> _Material shown_
--------

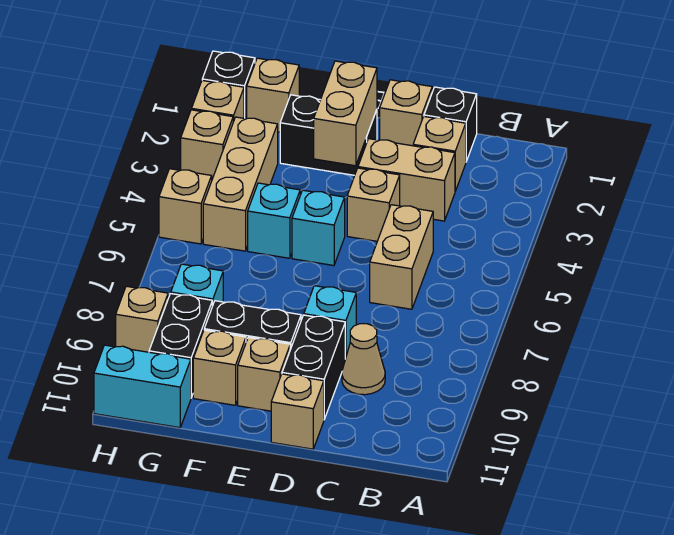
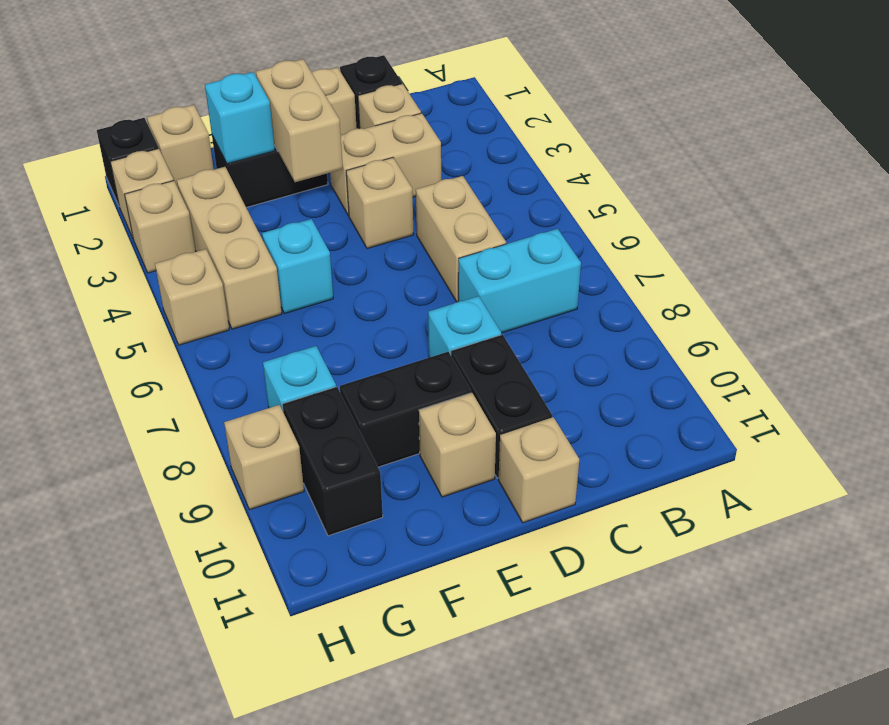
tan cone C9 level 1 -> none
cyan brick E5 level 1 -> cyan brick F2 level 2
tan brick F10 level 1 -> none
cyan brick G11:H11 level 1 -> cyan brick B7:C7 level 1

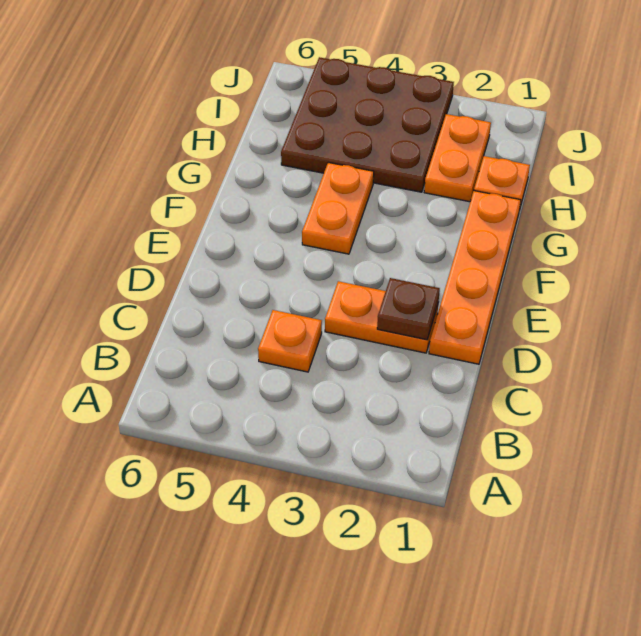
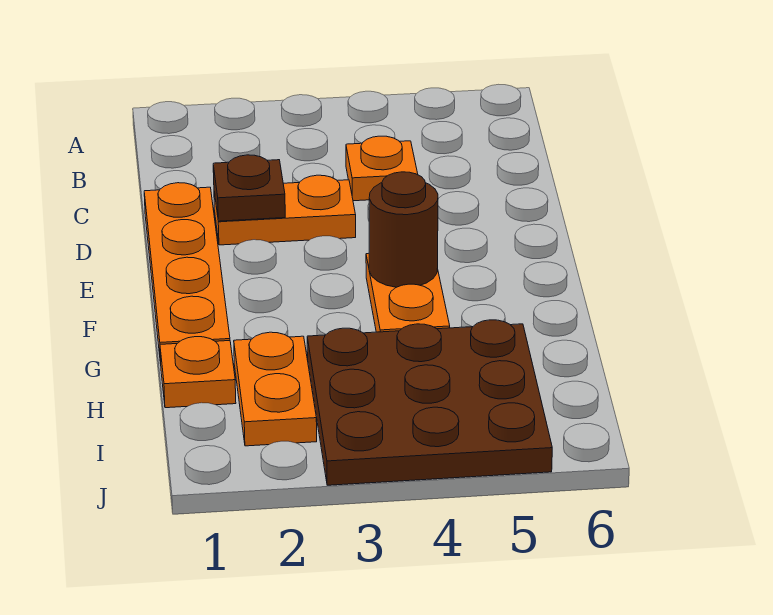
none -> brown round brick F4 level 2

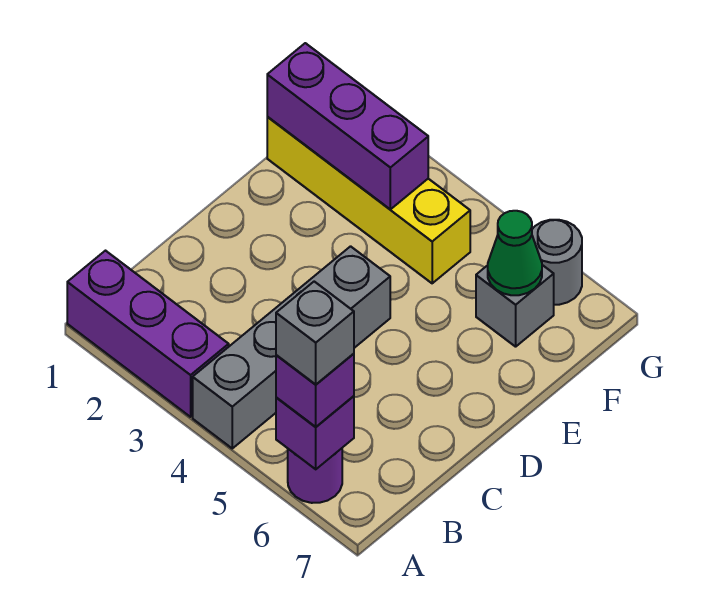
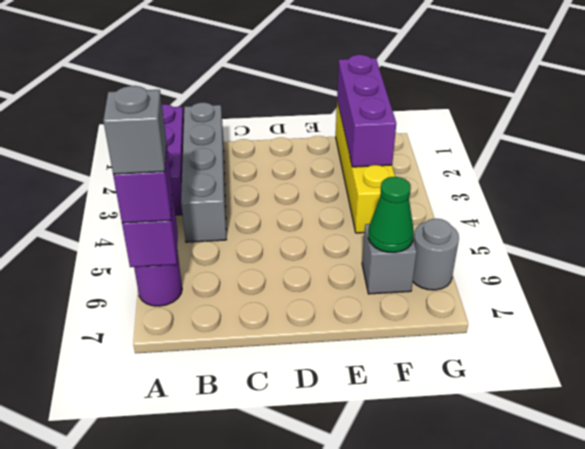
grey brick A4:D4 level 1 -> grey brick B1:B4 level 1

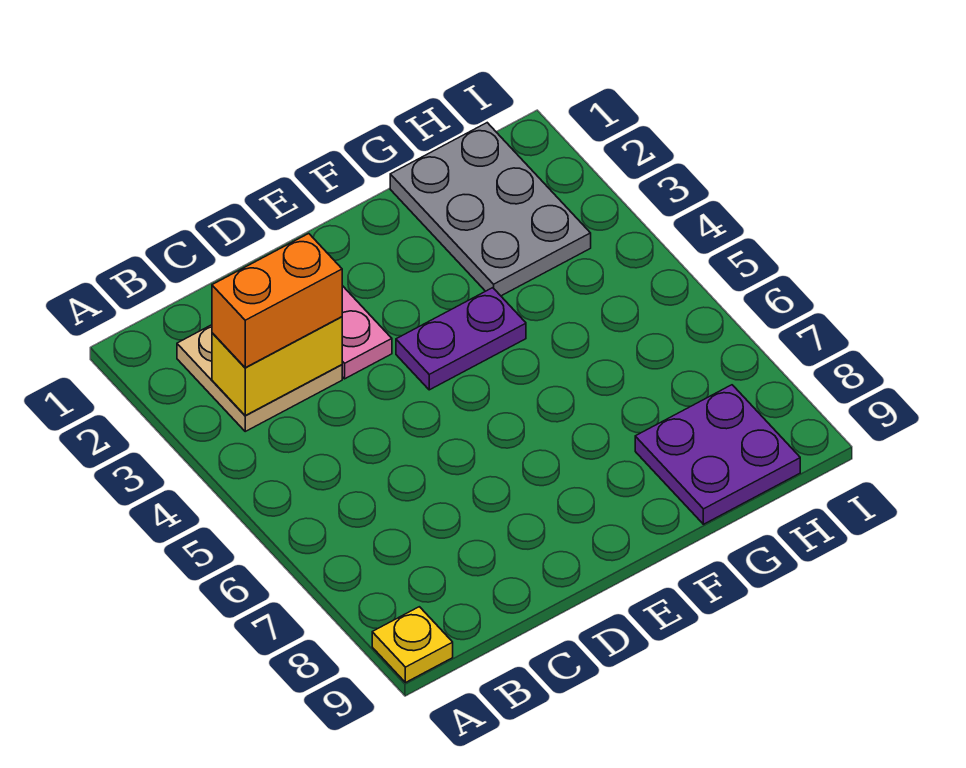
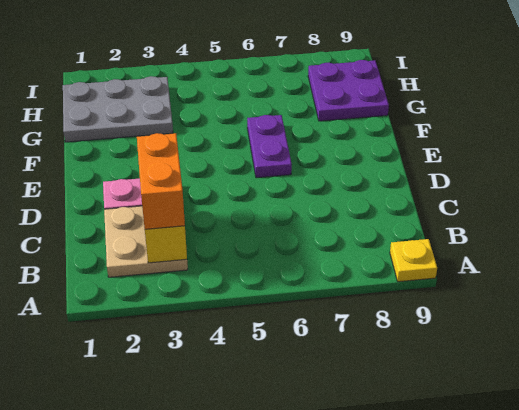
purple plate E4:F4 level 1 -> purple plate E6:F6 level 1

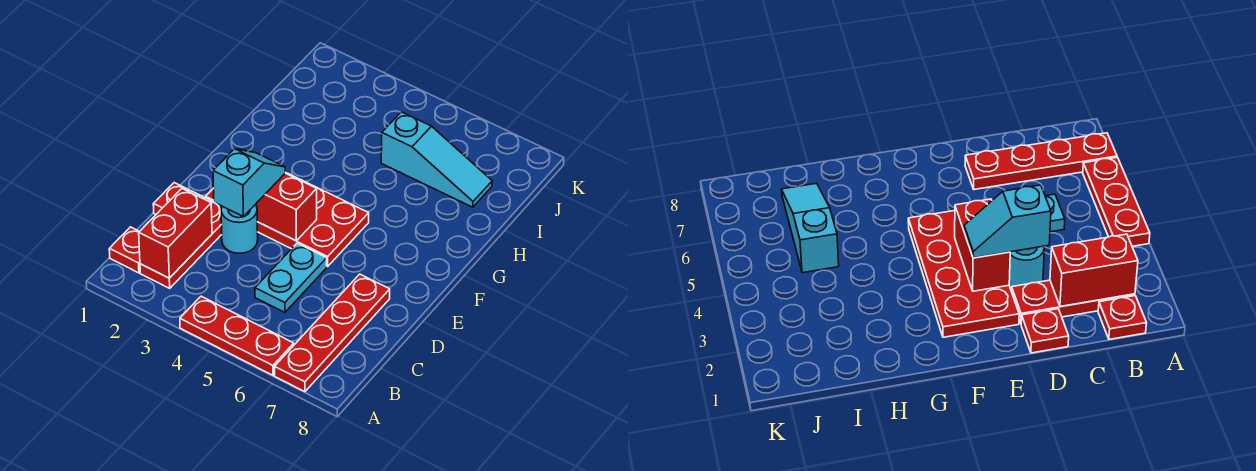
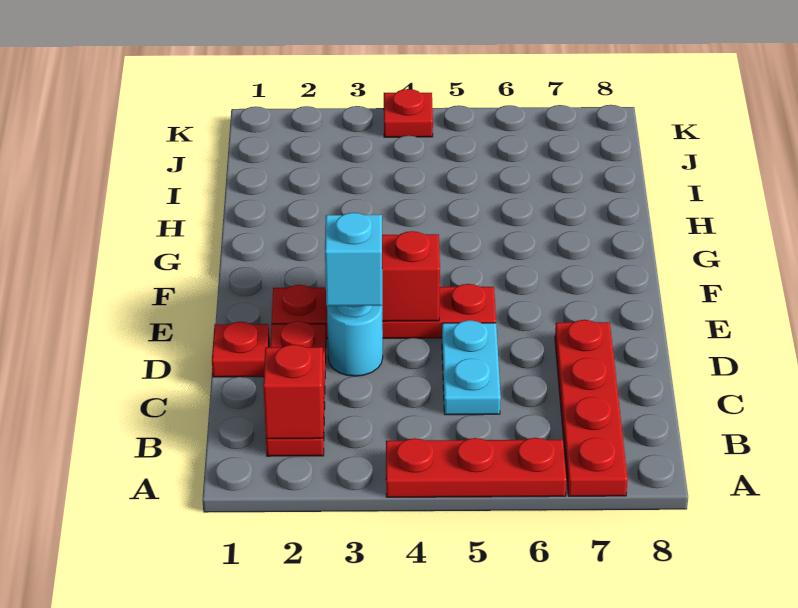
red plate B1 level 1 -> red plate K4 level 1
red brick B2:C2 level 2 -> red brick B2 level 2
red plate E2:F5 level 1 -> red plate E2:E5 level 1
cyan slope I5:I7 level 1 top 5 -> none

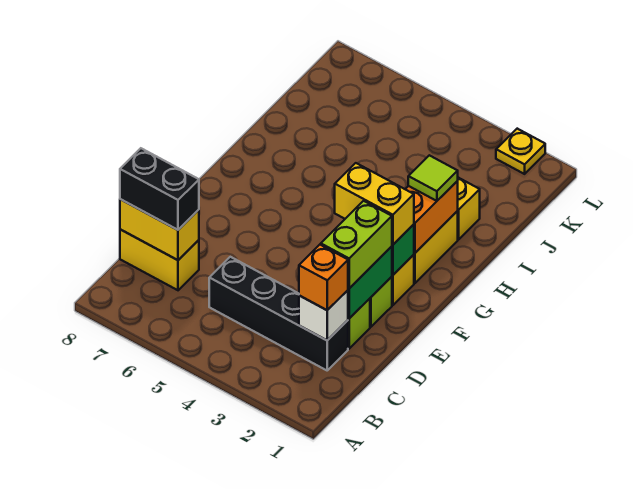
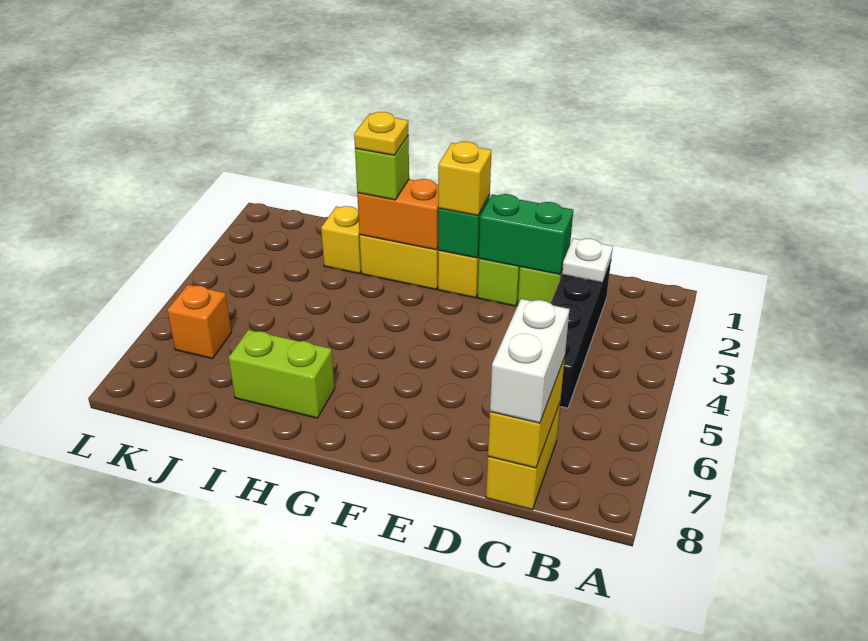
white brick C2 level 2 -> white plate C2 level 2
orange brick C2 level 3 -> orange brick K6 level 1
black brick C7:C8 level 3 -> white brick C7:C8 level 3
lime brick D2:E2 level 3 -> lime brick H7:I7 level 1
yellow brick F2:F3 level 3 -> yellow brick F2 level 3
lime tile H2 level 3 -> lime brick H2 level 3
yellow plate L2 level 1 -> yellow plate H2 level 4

--------

> _Problem to solve_
In the entries above, find the line containing "cyan brick G11:H11" and the line containing "red brick B2:C2", then copy both and every line between them exactly, without any picture.

> _Reply to the task_
cyan brick G11:H11 level 1 -> cyan brick B7:C7 level 1

none -> brown round brick F4 level 2

grey brick A4:D4 level 1 -> grey brick B1:B4 level 1

purple plate E4:F4 level 1 -> purple plate E6:F6 level 1

red plate B1 level 1 -> red plate K4 level 1
red brick B2:C2 level 2 -> red brick B2 level 2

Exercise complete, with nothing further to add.